_Task description_
Every line of the records below that holds the word "cyan" should be copied out.

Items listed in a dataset

——

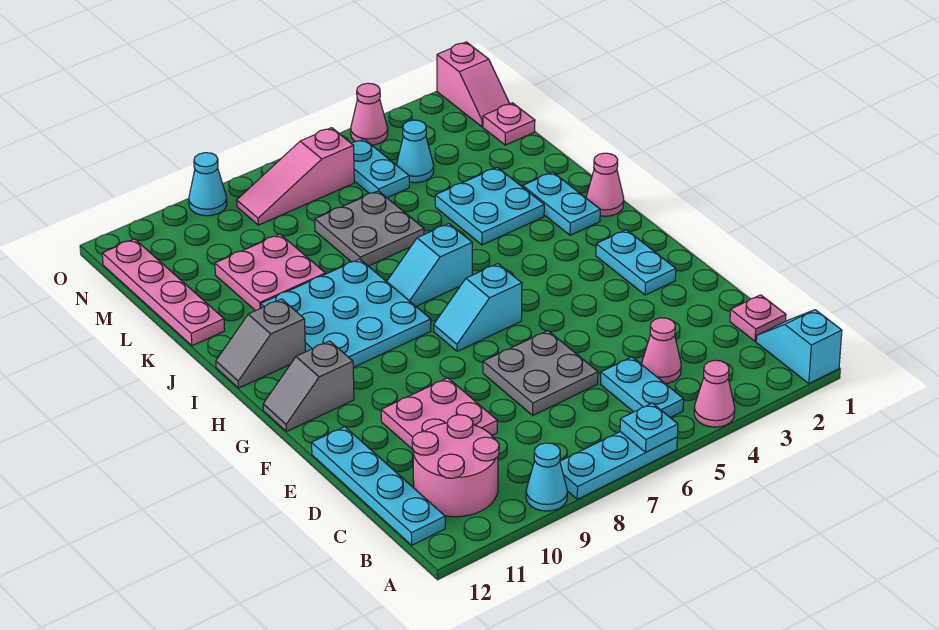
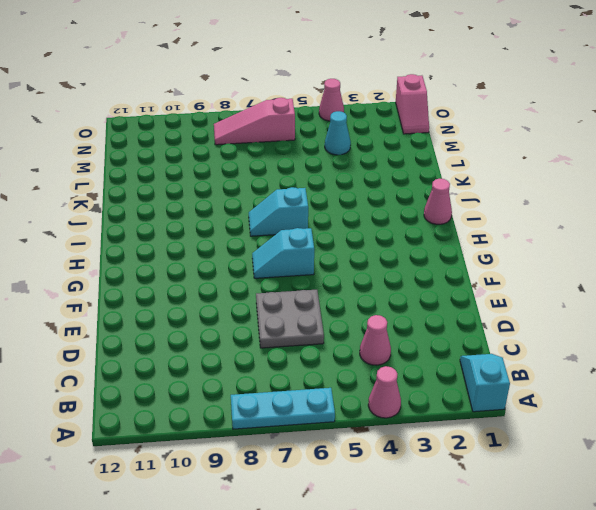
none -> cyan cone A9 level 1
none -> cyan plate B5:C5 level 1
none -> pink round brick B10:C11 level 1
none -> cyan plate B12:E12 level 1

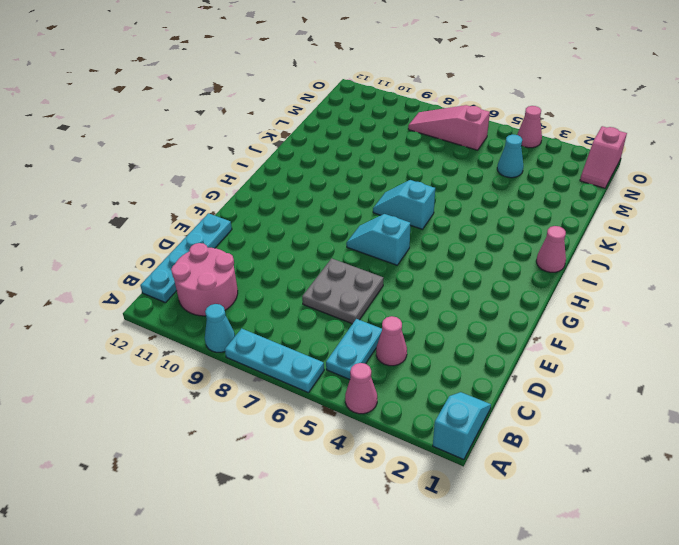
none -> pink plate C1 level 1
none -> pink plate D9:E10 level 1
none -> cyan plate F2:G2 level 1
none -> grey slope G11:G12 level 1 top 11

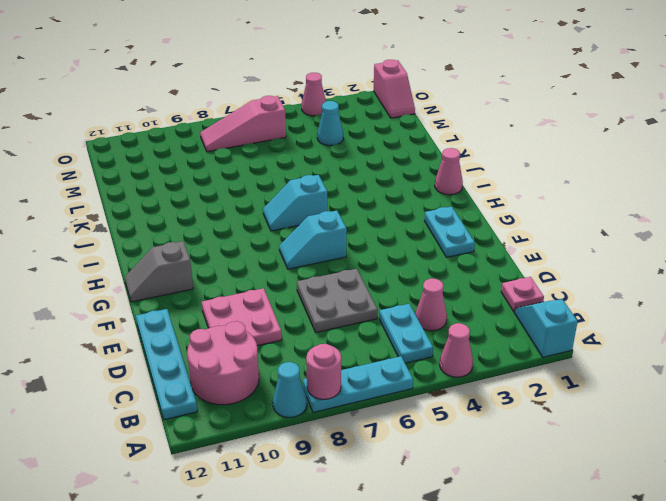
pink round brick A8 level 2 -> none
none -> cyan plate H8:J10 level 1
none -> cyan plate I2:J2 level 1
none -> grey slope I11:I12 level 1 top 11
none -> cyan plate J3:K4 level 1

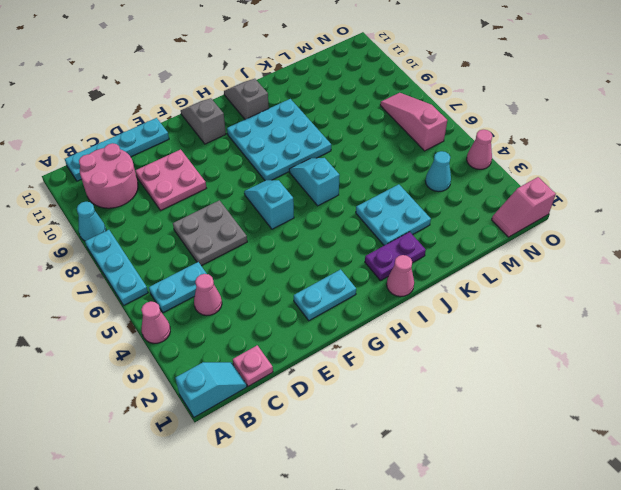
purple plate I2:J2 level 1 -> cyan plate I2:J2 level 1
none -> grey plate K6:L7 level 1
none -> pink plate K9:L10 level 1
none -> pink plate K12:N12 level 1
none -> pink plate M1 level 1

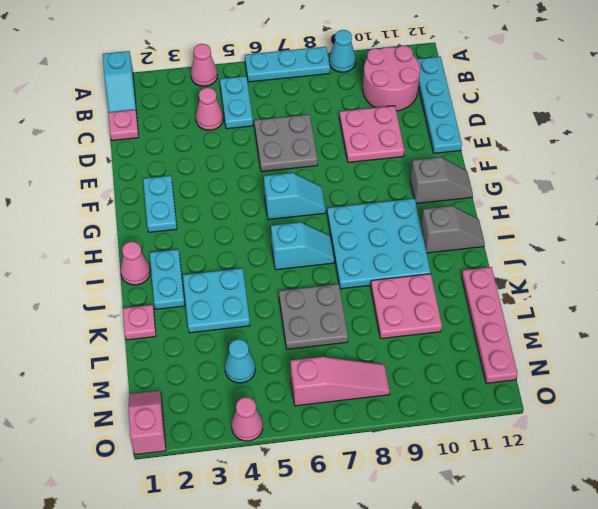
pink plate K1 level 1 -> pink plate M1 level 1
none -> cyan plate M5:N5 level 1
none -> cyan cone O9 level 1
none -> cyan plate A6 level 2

——

_Task result_
none -> cyan cone A9 level 1
none -> cyan plate B5:C5 level 1
none -> cyan plate B12:E12 level 1
none -> cyan plate F2:G2 level 1
none -> cyan plate H8:J10 level 1
none -> cyan plate I2:J2 level 1
none -> cyan plate J3:K4 level 1
purple plate I2:J2 level 1 -> cyan plate I2:J2 level 1
none -> cyan plate M5:N5 level 1
none -> cyan cone O9 level 1
none -> cyan plate A6 level 2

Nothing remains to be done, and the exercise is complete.